== Extracted information ==
------------------------------------------------------------------------

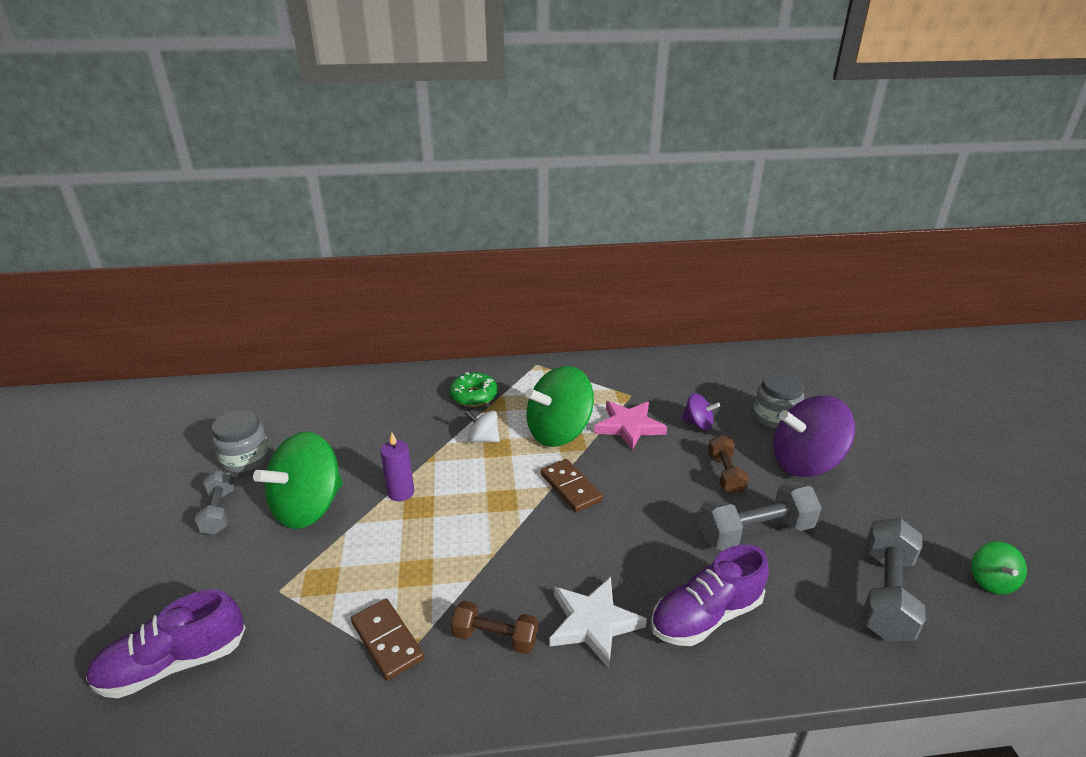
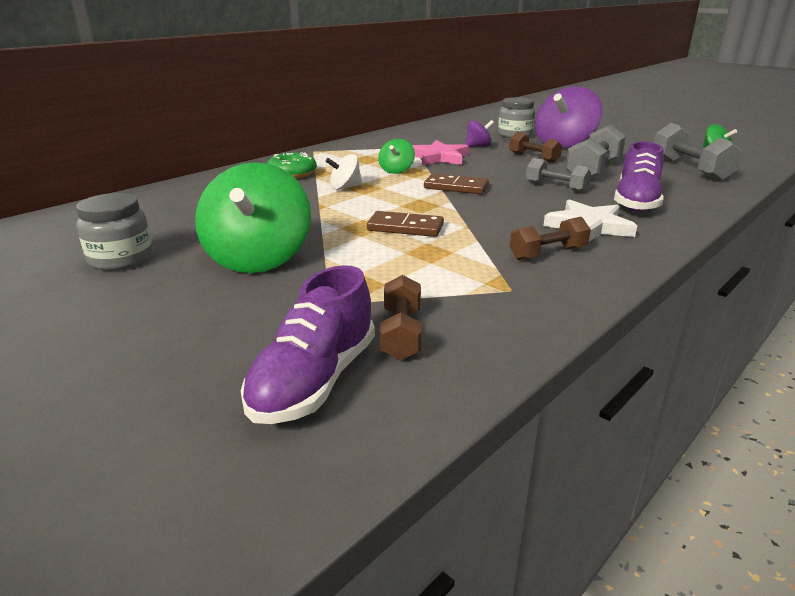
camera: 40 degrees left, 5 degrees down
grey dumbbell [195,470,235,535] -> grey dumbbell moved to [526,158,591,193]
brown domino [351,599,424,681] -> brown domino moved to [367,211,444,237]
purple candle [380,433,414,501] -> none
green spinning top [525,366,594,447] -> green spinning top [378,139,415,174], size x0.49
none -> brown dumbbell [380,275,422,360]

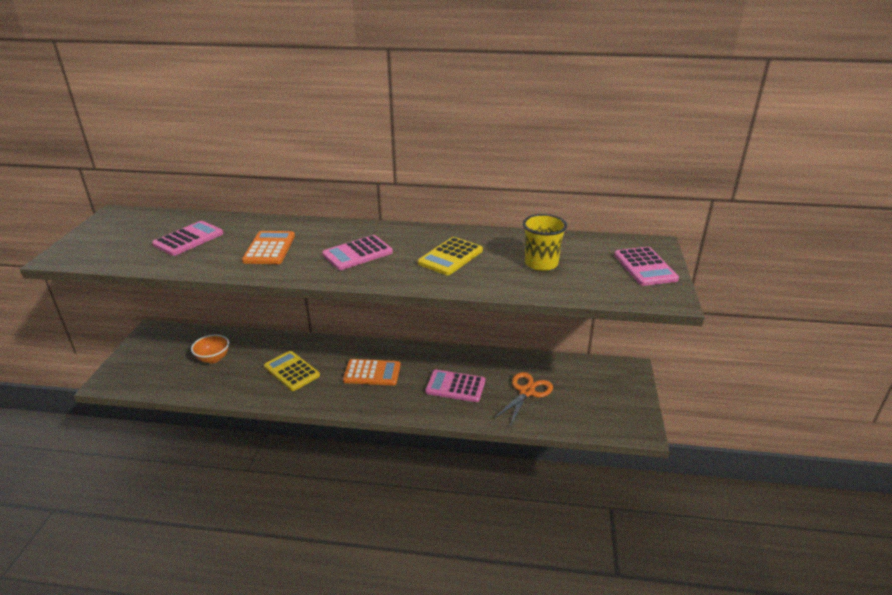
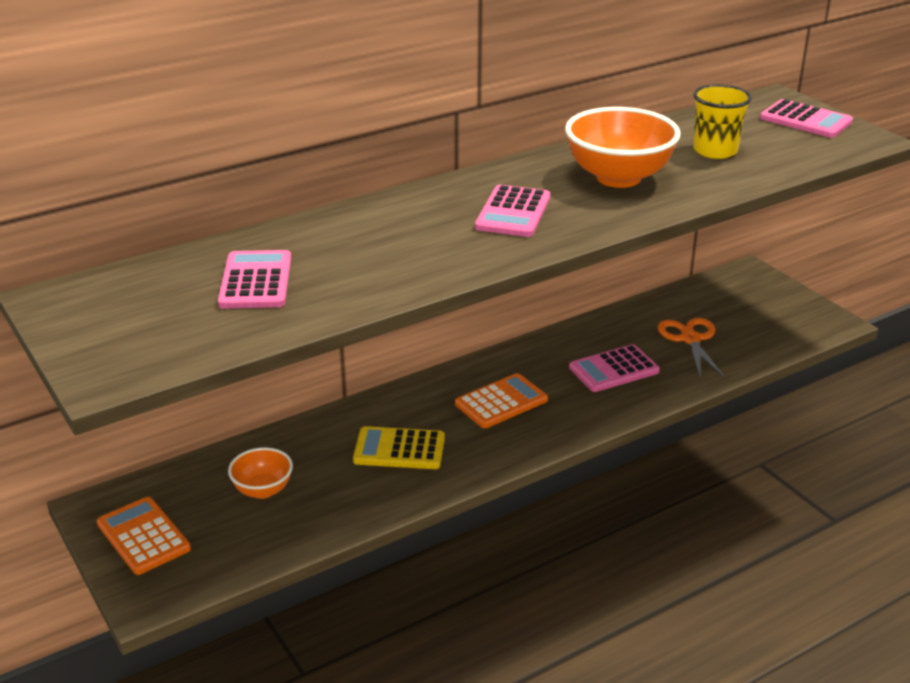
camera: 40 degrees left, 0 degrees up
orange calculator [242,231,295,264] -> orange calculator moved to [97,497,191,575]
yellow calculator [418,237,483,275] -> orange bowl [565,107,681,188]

------------------------------------------------------------------------

== What this task involves ==
Exact copy, pictures excluded: restate every record above word for word.

== Response box ==
camera: 40 degrees left, 5 degrees down
grey dumbbell [195,470,235,535] -> grey dumbbell moved to [526,158,591,193]
brown domino [351,599,424,681] -> brown domino moved to [367,211,444,237]
purple candle [380,433,414,501] -> none
green spinning top [525,366,594,447] -> green spinning top [378,139,415,174], size x0.49
none -> brown dumbbell [380,275,422,360]

camera: 40 degrees left, 0 degrees up
orange calculator [242,231,295,264] -> orange calculator moved to [97,497,191,575]
yellow calculator [418,237,483,275] -> orange bowl [565,107,681,188]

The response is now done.